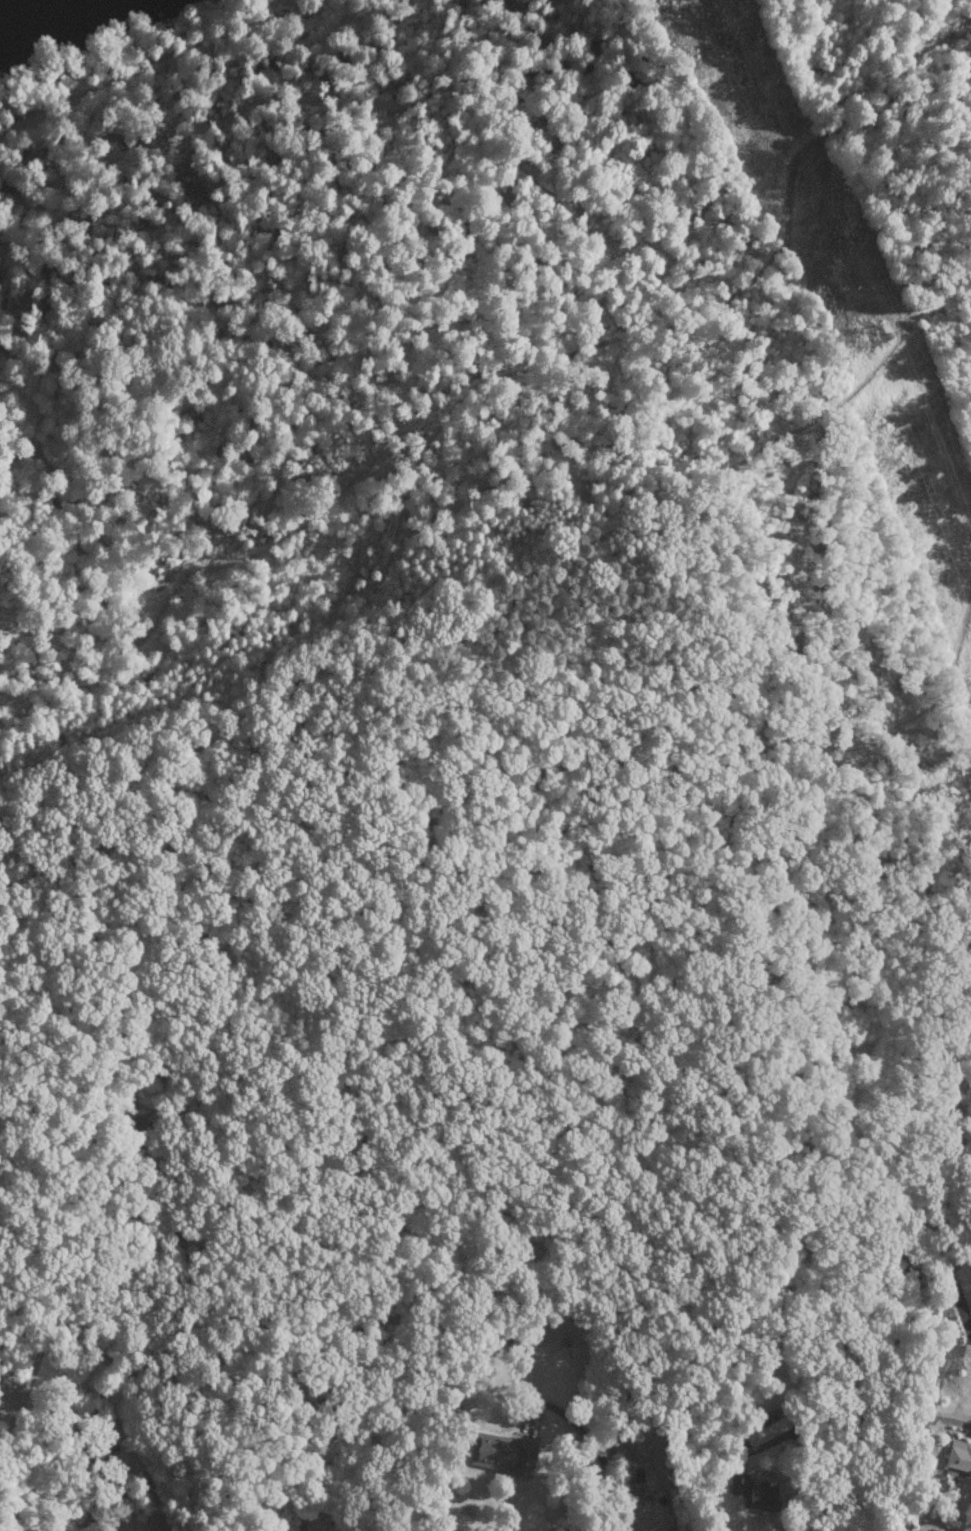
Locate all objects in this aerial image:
river: (5, 2)
railway: (151, 62)
building: (970, 1326)
road: (927, 1396)
building: (969, 1426)
building: (501, 1453)
building: (958, 1457)
road: (488, 1489)
road: (633, 1493)
building: (751, 1493)

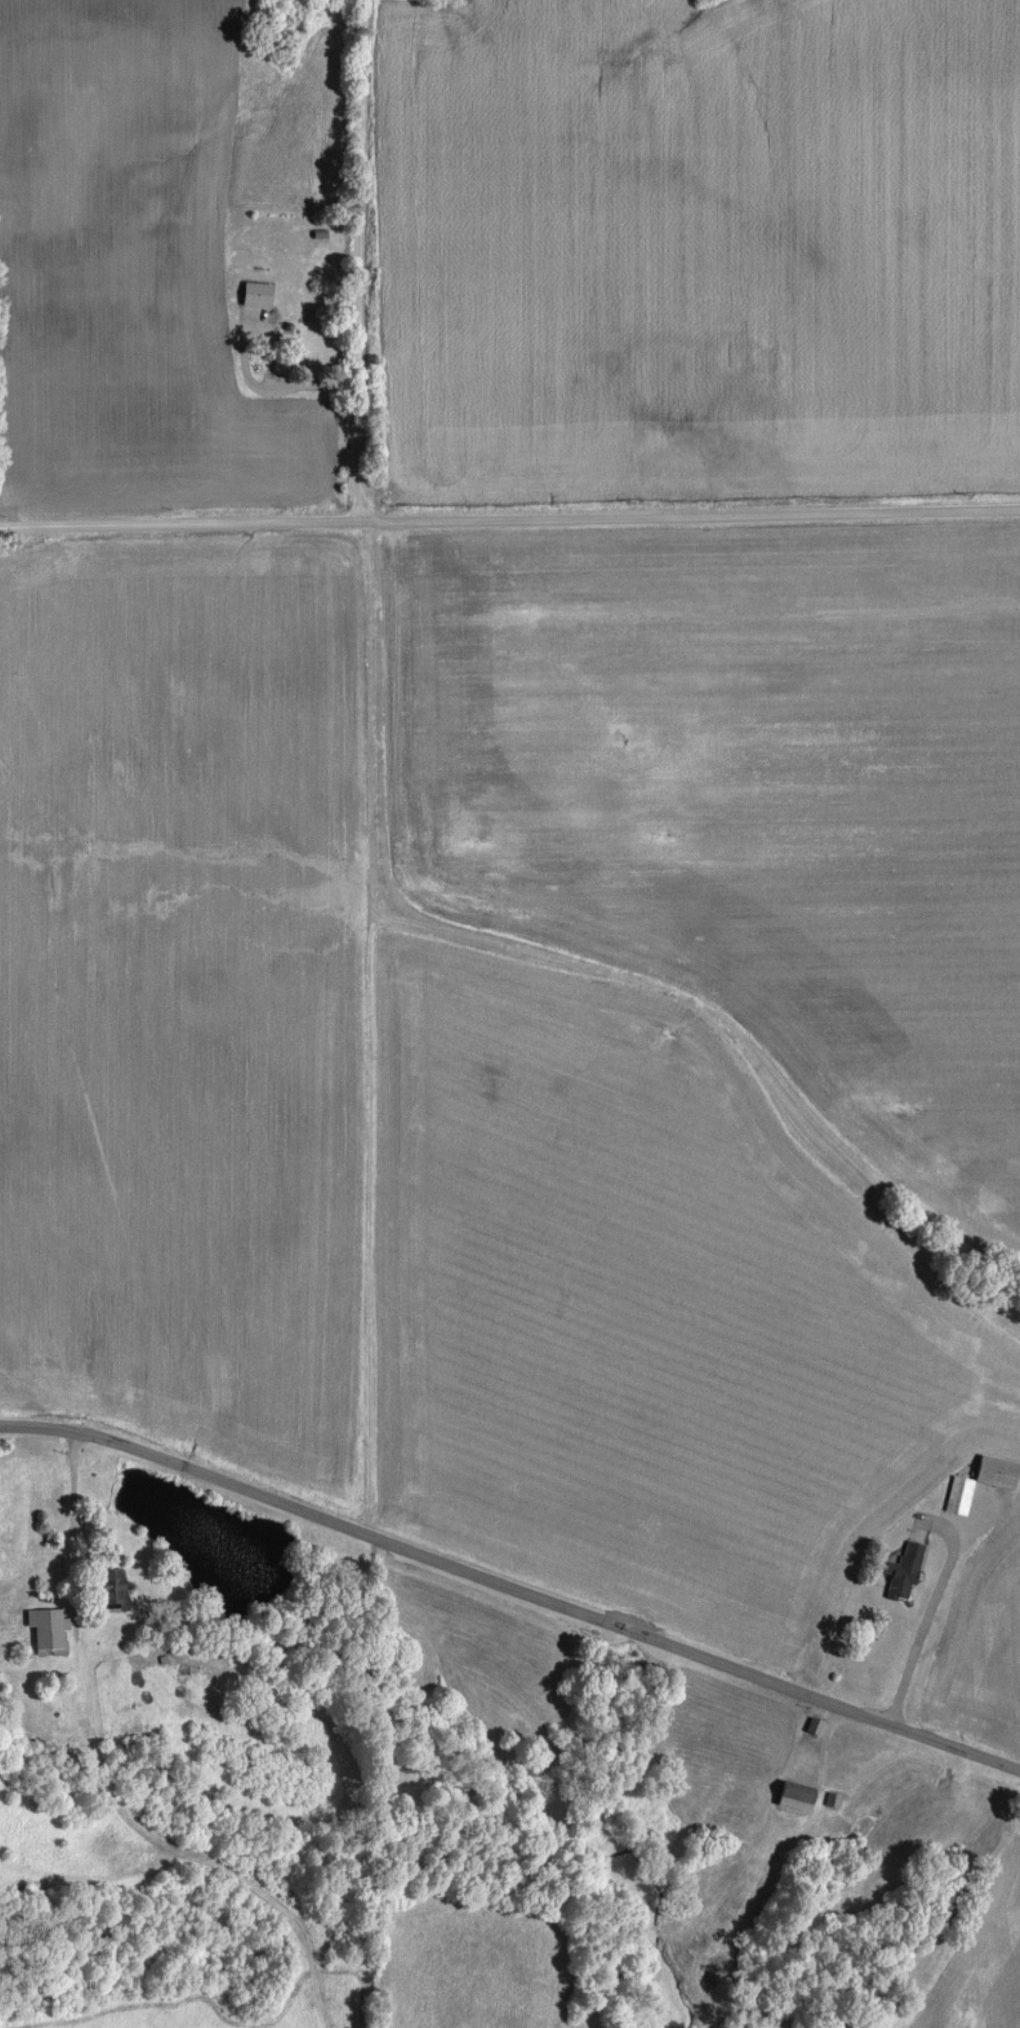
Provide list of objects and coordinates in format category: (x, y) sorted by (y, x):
building: (319, 121)
road: (365, 265)
road: (272, 389)
road: (510, 527)
building: (980, 1479)
road: (79, 1503)
building: (903, 1568)
road: (512, 1582)
building: (112, 1588)
road: (932, 1605)
building: (46, 1628)
building: (813, 1724)
building: (794, 1795)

====

* What is needed:
Each line of the data above needs to be retyped as it is, without any picture.

* Task solution:
Locate all objects in this aerial image:
river: (5, 2)
railway: (151, 62)
building: (970, 1326)
road: (927, 1396)
building: (969, 1426)
building: (501, 1453)
building: (958, 1457)
road: (488, 1489)
road: (633, 1493)
building: (751, 1493)

Provide list of objects and coordinates in format category: (x, y) sorted by (y, x):
building: (319, 121)
road: (365, 265)
road: (272, 389)
road: (510, 527)
building: (980, 1479)
road: (79, 1503)
building: (903, 1568)
road: (512, 1582)
building: (112, 1588)
road: (932, 1605)
building: (46, 1628)
building: (813, 1724)
building: (794, 1795)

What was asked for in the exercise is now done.